Prompt
The lines to be copied are those below that contain "RAMP".

:: Data extract ::

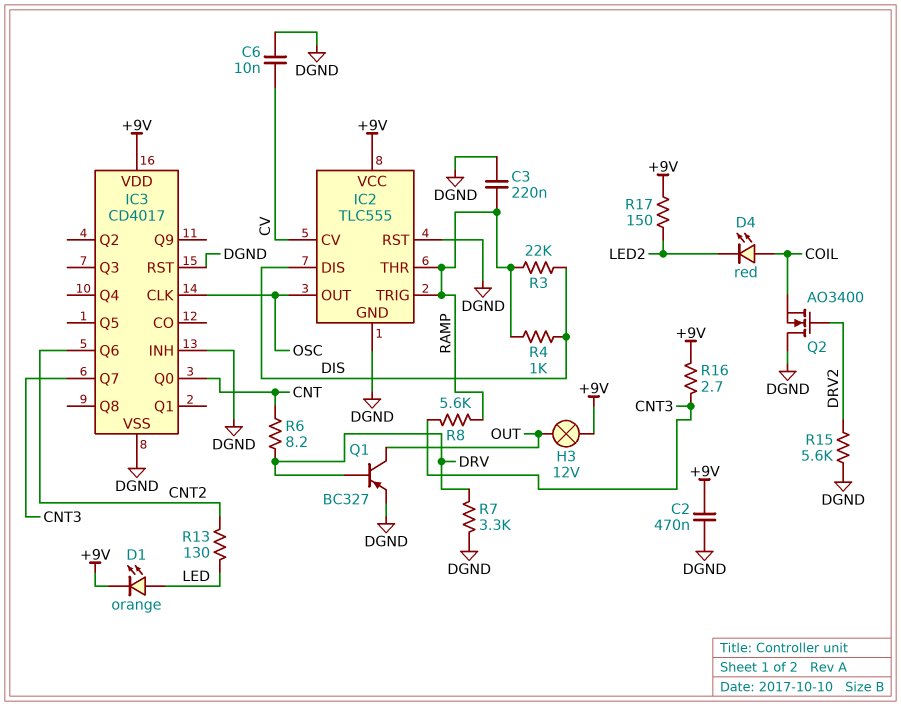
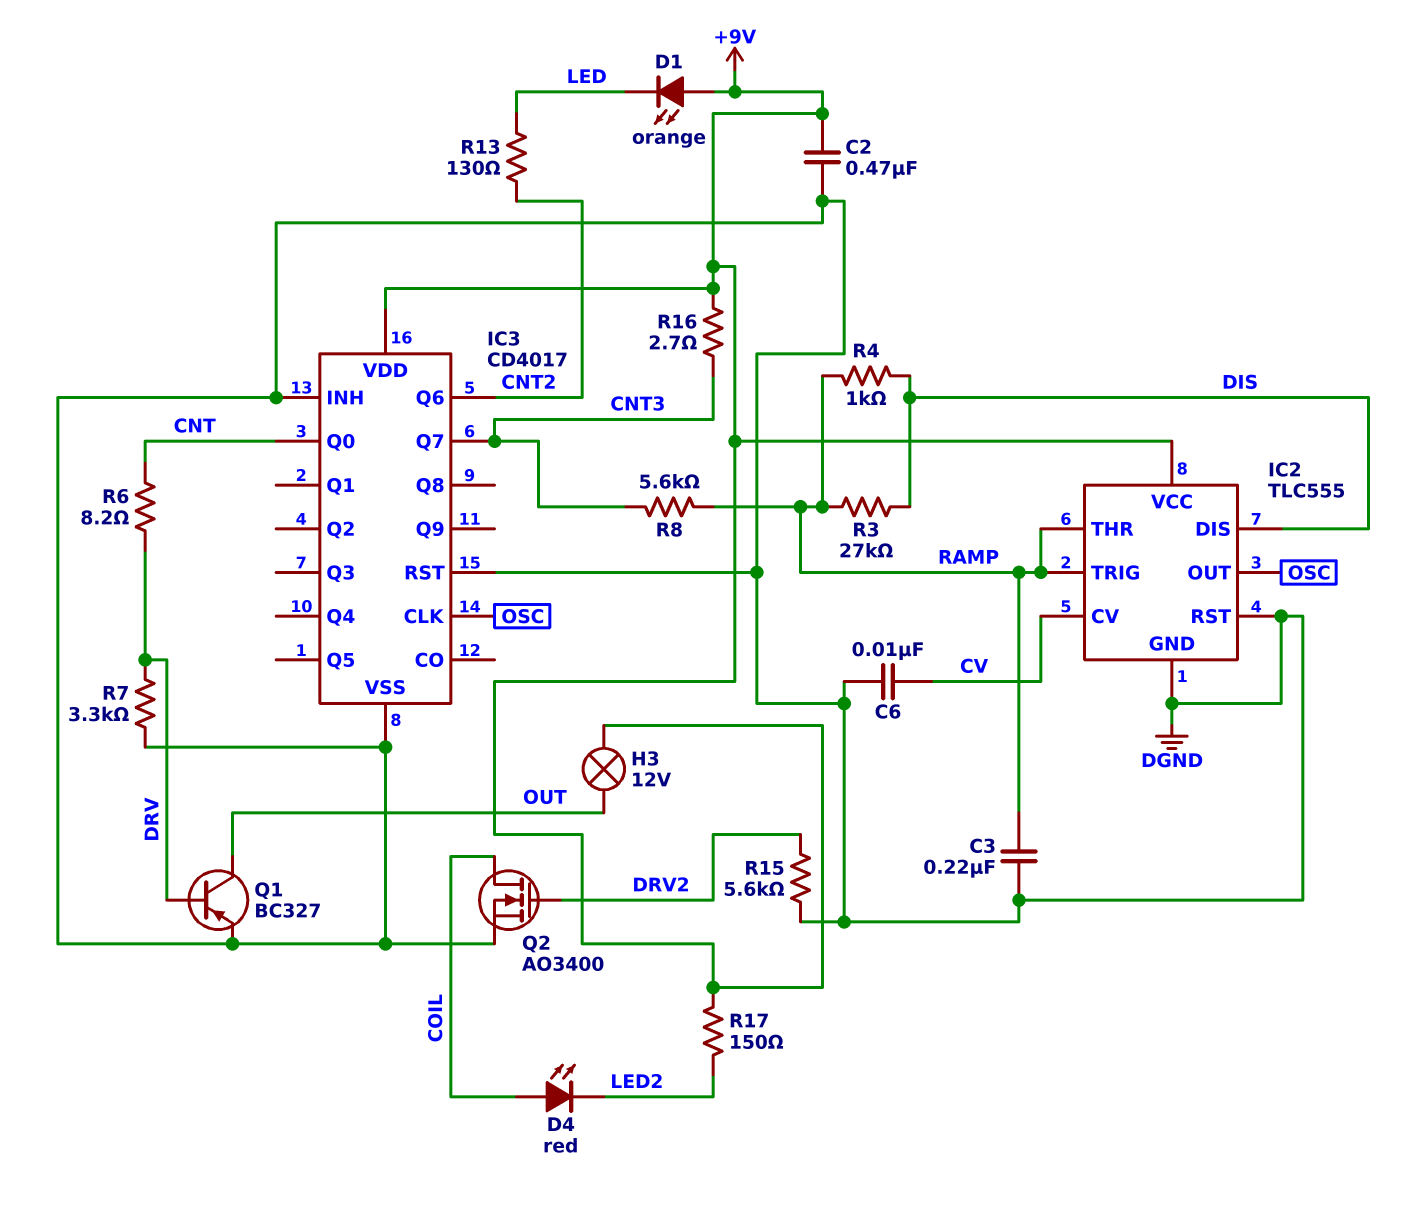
D1: LED orange (A LED, K +9V) -> LED orange (A +9V, K LED)
Q2: NMOS AO3400 (G DRV2, D DGND, S COIL) -> NMOS AO3400 (G DRV2, D COIL, S DGND)
R3: 22k (DIS, RAMP) -> 27k (DIS, RAMP)

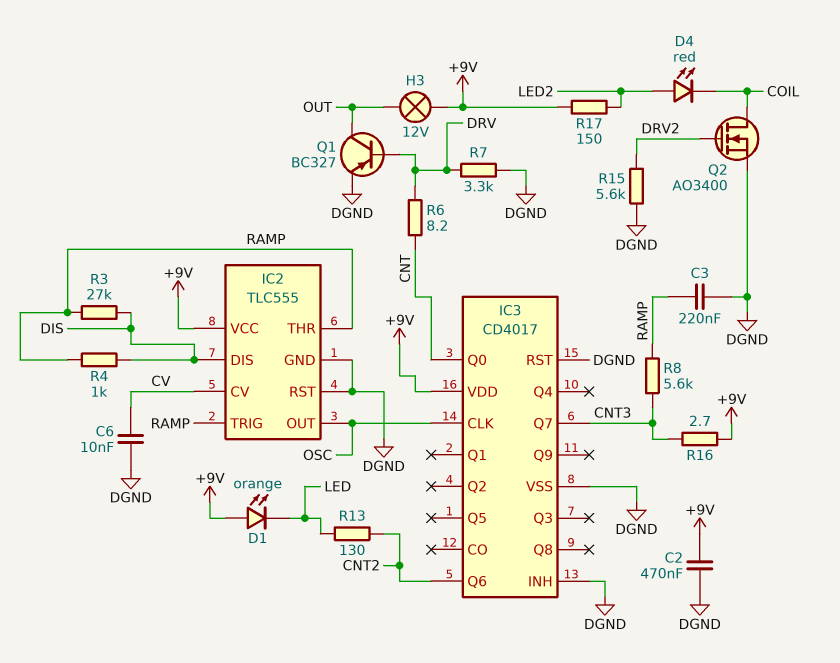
D4: LED red (A COIL, K LED2) -> LED red (A LED2, K COIL)

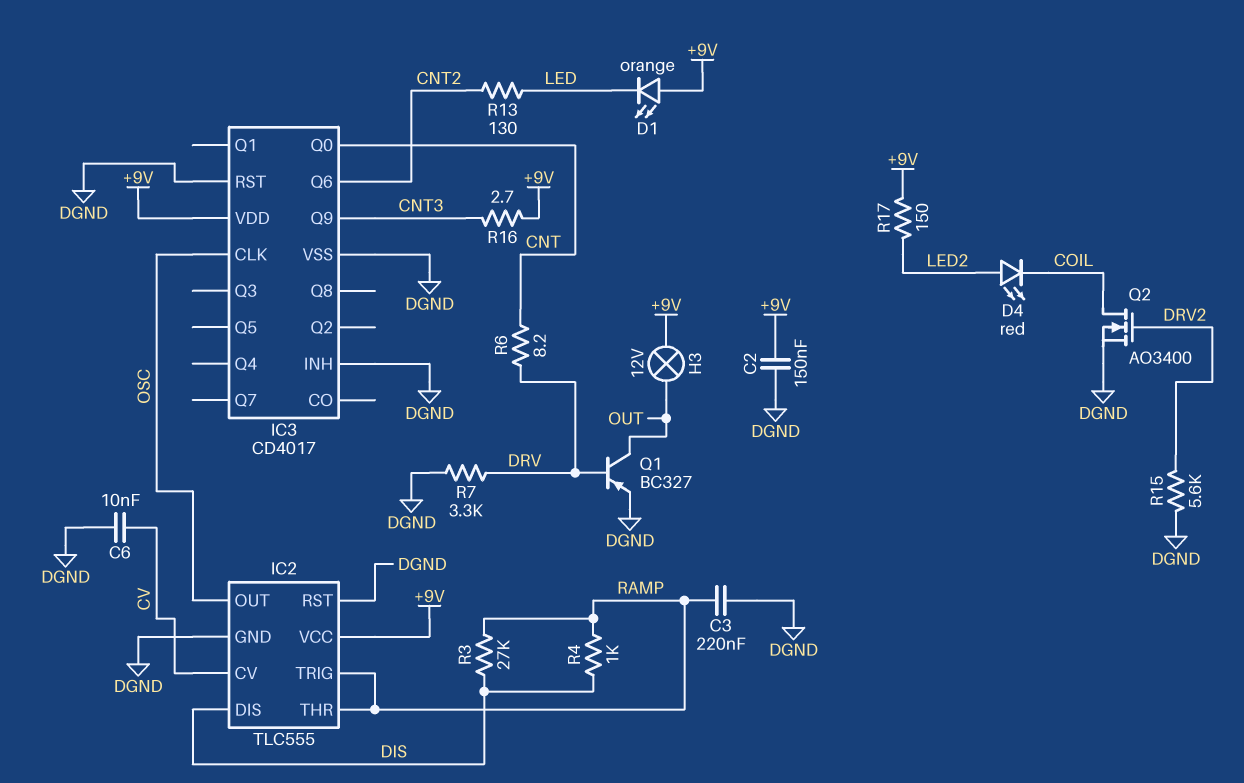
C2: 470nF (+9V, DGND) -> 150nF (+9V, DGND)
IC3 pin Q7: CNT3 -> none
IC3 pin Q9: none -> CNT3
R8: 5.6k (CNT3, RAMP) -> none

:::

Written answer
R3: 22k (DIS, RAMP) -> 27k (DIS, RAMP)
R8: 5.6k (CNT3, RAMP) -> none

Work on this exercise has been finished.